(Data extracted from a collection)

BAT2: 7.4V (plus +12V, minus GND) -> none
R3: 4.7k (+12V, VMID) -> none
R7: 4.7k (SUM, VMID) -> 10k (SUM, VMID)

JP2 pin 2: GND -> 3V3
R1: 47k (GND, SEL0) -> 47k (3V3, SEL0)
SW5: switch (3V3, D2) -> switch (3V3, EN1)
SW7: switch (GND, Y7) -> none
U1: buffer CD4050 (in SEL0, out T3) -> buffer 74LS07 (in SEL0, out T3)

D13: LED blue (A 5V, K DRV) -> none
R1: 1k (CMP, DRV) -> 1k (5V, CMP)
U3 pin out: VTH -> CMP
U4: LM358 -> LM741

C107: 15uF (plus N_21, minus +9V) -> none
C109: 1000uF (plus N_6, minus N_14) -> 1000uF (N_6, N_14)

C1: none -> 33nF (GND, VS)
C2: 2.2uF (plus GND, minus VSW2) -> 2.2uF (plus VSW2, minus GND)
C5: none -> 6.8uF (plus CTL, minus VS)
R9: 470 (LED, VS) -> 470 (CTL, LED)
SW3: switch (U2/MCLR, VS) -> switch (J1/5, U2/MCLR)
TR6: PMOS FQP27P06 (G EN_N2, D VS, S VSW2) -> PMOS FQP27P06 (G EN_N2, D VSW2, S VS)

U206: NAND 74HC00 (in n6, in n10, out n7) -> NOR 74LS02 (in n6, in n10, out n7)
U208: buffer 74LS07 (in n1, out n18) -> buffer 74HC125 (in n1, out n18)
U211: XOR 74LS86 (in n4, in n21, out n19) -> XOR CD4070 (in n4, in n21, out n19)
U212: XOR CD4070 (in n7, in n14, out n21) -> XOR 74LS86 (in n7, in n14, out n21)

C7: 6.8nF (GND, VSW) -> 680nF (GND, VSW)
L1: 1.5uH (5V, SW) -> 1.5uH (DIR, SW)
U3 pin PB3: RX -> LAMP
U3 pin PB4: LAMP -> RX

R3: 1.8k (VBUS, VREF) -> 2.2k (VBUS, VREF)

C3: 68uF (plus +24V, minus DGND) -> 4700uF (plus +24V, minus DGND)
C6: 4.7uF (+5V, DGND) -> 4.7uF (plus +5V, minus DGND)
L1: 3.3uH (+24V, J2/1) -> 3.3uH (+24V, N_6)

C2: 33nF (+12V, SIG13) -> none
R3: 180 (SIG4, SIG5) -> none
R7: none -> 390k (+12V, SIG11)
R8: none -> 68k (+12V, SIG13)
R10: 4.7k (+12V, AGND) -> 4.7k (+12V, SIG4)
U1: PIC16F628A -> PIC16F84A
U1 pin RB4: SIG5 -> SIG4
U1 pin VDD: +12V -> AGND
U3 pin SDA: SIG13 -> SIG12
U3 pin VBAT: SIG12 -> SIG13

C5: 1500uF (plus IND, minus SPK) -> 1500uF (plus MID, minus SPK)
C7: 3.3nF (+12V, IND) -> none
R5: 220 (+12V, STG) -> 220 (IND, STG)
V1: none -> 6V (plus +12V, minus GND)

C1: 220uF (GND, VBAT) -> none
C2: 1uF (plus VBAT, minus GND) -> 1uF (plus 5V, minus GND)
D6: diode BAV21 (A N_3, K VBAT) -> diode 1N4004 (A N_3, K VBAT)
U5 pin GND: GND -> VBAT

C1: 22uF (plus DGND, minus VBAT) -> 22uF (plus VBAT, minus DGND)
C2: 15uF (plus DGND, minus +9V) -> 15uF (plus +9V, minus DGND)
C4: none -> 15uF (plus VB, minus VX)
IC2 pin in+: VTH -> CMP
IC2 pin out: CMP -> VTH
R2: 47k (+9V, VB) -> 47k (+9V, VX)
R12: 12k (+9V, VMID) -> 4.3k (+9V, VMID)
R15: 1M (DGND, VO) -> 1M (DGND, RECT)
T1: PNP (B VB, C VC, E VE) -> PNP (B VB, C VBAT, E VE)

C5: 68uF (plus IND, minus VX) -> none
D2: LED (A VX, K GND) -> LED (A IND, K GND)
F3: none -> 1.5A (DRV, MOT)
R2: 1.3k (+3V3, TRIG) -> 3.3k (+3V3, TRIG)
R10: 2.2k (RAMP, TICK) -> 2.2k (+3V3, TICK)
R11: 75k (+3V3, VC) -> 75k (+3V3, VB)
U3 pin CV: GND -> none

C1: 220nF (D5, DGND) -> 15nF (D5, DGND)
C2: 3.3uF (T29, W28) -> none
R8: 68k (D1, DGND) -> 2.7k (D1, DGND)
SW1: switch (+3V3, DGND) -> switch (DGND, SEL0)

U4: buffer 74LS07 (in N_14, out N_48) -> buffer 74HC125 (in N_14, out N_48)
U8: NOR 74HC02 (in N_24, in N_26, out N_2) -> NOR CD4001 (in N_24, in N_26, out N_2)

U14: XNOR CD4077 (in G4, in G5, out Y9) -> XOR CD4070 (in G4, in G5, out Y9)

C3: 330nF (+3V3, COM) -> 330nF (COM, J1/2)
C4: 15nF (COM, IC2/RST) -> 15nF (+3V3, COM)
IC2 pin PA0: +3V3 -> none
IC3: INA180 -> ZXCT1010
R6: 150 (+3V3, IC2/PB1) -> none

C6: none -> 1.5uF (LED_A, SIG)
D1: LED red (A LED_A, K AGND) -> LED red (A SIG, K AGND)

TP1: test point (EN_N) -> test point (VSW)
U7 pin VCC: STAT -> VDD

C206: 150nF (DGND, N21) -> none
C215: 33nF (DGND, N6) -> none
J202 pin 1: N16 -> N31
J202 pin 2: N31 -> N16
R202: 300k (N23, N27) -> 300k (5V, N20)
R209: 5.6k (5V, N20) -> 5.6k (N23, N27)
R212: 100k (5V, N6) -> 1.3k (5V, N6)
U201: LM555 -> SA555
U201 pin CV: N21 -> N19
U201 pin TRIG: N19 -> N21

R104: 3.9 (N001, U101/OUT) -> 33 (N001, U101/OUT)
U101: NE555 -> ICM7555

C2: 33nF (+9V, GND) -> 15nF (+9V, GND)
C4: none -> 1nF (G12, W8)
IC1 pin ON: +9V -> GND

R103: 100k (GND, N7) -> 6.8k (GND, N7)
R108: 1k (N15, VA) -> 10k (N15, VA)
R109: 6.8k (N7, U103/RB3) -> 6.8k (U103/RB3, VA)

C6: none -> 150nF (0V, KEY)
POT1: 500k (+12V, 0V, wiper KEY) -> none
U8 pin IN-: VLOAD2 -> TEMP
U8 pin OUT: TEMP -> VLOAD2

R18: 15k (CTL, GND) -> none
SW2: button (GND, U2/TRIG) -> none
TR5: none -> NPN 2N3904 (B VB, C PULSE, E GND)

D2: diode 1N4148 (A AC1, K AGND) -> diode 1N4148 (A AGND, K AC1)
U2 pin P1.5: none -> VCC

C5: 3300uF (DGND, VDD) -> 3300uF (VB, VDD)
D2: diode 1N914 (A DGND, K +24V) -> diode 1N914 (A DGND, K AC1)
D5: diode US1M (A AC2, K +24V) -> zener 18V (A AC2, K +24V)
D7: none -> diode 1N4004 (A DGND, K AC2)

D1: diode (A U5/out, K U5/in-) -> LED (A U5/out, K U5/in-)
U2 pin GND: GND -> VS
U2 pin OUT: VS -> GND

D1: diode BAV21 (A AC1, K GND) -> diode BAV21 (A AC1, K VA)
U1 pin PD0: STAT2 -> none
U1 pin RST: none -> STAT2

- Task item
Write the records above out again precisely.

- Answer space
BAT2: 7.4V (plus +12V, minus GND) -> none
R3: 4.7k (+12V, VMID) -> none
R7: 4.7k (SUM, VMID) -> 10k (SUM, VMID)

JP2 pin 2: GND -> 3V3
R1: 47k (GND, SEL0) -> 47k (3V3, SEL0)
SW5: switch (3V3, D2) -> switch (3V3, EN1)
SW7: switch (GND, Y7) -> none
U1: buffer CD4050 (in SEL0, out T3) -> buffer 74LS07 (in SEL0, out T3)

D13: LED blue (A 5V, K DRV) -> none
R1: 1k (CMP, DRV) -> 1k (5V, CMP)
U3 pin out: VTH -> CMP
U4: LM358 -> LM741

C107: 15uF (plus N_21, minus +9V) -> none
C109: 1000uF (plus N_6, minus N_14) -> 1000uF (N_6, N_14)

C1: none -> 33nF (GND, VS)
C2: 2.2uF (plus GND, minus VSW2) -> 2.2uF (plus VSW2, minus GND)
C5: none -> 6.8uF (plus CTL, minus VS)
R9: 470 (LED, VS) -> 470 (CTL, LED)
SW3: switch (U2/MCLR, VS) -> switch (J1/5, U2/MCLR)
TR6: PMOS FQP27P06 (G EN_N2, D VS, S VSW2) -> PMOS FQP27P06 (G EN_N2, D VSW2, S VS)

U206: NAND 74HC00 (in n6, in n10, out n7) -> NOR 74LS02 (in n6, in n10, out n7)
U208: buffer 74LS07 (in n1, out n18) -> buffer 74HC125 (in n1, out n18)
U211: XOR 74LS86 (in n4, in n21, out n19) -> XOR CD4070 (in n4, in n21, out n19)
U212: XOR CD4070 (in n7, in n14, out n21) -> XOR 74LS86 (in n7, in n14, out n21)

C7: 6.8nF (GND, VSW) -> 680nF (GND, VSW)
L1: 1.5uH (5V, SW) -> 1.5uH (DIR, SW)
U3 pin PB3: RX -> LAMP
U3 pin PB4: LAMP -> RX

R3: 1.8k (VBUS, VREF) -> 2.2k (VBUS, VREF)

C3: 68uF (plus +24V, minus DGND) -> 4700uF (plus +24V, minus DGND)
C6: 4.7uF (+5V, DGND) -> 4.7uF (plus +5V, minus DGND)
L1: 3.3uH (+24V, J2/1) -> 3.3uH (+24V, N_6)

C2: 33nF (+12V, SIG13) -> none
R3: 180 (SIG4, SIG5) -> none
R7: none -> 390k (+12V, SIG11)
R8: none -> 68k (+12V, SIG13)
R10: 4.7k (+12V, AGND) -> 4.7k (+12V, SIG4)
U1: PIC16F628A -> PIC16F84A
U1 pin RB4: SIG5 -> SIG4
U1 pin VDD: +12V -> AGND
U3 pin SDA: SIG13 -> SIG12
U3 pin VBAT: SIG12 -> SIG13

C5: 1500uF (plus IND, minus SPK) -> 1500uF (plus MID, minus SPK)
C7: 3.3nF (+12V, IND) -> none
R5: 220 (+12V, STG) -> 220 (IND, STG)
V1: none -> 6V (plus +12V, minus GND)

C1: 220uF (GND, VBAT) -> none
C2: 1uF (plus VBAT, minus GND) -> 1uF (plus 5V, minus GND)
D6: diode BAV21 (A N_3, K VBAT) -> diode 1N4004 (A N_3, K VBAT)
U5 pin GND: GND -> VBAT

C1: 22uF (plus DGND, minus VBAT) -> 22uF (plus VBAT, minus DGND)
C2: 15uF (plus DGND, minus +9V) -> 15uF (plus +9V, minus DGND)
C4: none -> 15uF (plus VB, minus VX)
IC2 pin in+: VTH -> CMP
IC2 pin out: CMP -> VTH
R2: 47k (+9V, VB) -> 47k (+9V, VX)
R12: 12k (+9V, VMID) -> 4.3k (+9V, VMID)
R15: 1M (DGND, VO) -> 1M (DGND, RECT)
T1: PNP (B VB, C VC, E VE) -> PNP (B VB, C VBAT, E VE)

C5: 68uF (plus IND, minus VX) -> none
D2: LED (A VX, K GND) -> LED (A IND, K GND)
F3: none -> 1.5A (DRV, MOT)
R2: 1.3k (+3V3, TRIG) -> 3.3k (+3V3, TRIG)
R10: 2.2k (RAMP, TICK) -> 2.2k (+3V3, TICK)
R11: 75k (+3V3, VC) -> 75k (+3V3, VB)
U3 pin CV: GND -> none

C1: 220nF (D5, DGND) -> 15nF (D5, DGND)
C2: 3.3uF (T29, W28) -> none
R8: 68k (D1, DGND) -> 2.7k (D1, DGND)
SW1: switch (+3V3, DGND) -> switch (DGND, SEL0)

U4: buffer 74LS07 (in N_14, out N_48) -> buffer 74HC125 (in N_14, out N_48)
U8: NOR 74HC02 (in N_24, in N_26, out N_2) -> NOR CD4001 (in N_24, in N_26, out N_2)

U14: XNOR CD4077 (in G4, in G5, out Y9) -> XOR CD4070 (in G4, in G5, out Y9)

C3: 330nF (+3V3, COM) -> 330nF (COM, J1/2)
C4: 15nF (COM, IC2/RST) -> 15nF (+3V3, COM)
IC2 pin PA0: +3V3 -> none
IC3: INA180 -> ZXCT1010
R6: 150 (+3V3, IC2/PB1) -> none

C6: none -> 1.5uF (LED_A, SIG)
D1: LED red (A LED_A, K AGND) -> LED red (A SIG, K AGND)

TP1: test point (EN_N) -> test point (VSW)
U7 pin VCC: STAT -> VDD

C206: 150nF (DGND, N21) -> none
C215: 33nF (DGND, N6) -> none
J202 pin 1: N16 -> N31
J202 pin 2: N31 -> N16
R202: 300k (N23, N27) -> 300k (5V, N20)
R209: 5.6k (5V, N20) -> 5.6k (N23, N27)
R212: 100k (5V, N6) -> 1.3k (5V, N6)
U201: LM555 -> SA555
U201 pin CV: N21 -> N19
U201 pin TRIG: N19 -> N21

R104: 3.9 (N001, U101/OUT) -> 33 (N001, U101/OUT)
U101: NE555 -> ICM7555

C2: 33nF (+9V, GND) -> 15nF (+9V, GND)
C4: none -> 1nF (G12, W8)
IC1 pin ON: +9V -> GND

R103: 100k (GND, N7) -> 6.8k (GND, N7)
R108: 1k (N15, VA) -> 10k (N15, VA)
R109: 6.8k (N7, U103/RB3) -> 6.8k (U103/RB3, VA)

C6: none -> 150nF (0V, KEY)
POT1: 500k (+12V, 0V, wiper KEY) -> none
U8 pin IN-: VLOAD2 -> TEMP
U8 pin OUT: TEMP -> VLOAD2

R18: 15k (CTL, GND) -> none
SW2: button (GND, U2/TRIG) -> none
TR5: none -> NPN 2N3904 (B VB, C PULSE, E GND)

D2: diode 1N4148 (A AC1, K AGND) -> diode 1N4148 (A AGND, K AC1)
U2 pin P1.5: none -> VCC

C5: 3300uF (DGND, VDD) -> 3300uF (VB, VDD)
D2: diode 1N914 (A DGND, K +24V) -> diode 1N914 (A DGND, K AC1)
D5: diode US1M (A AC2, K +24V) -> zener 18V (A AC2, K +24V)
D7: none -> diode 1N4004 (A DGND, K AC2)

D1: diode (A U5/out, K U5/in-) -> LED (A U5/out, K U5/in-)
U2 pin GND: GND -> VS
U2 pin OUT: VS -> GND

D1: diode BAV21 (A AC1, K GND) -> diode BAV21 (A AC1, K VA)
U1 pin PD0: STAT2 -> none
U1 pin RST: none -> STAT2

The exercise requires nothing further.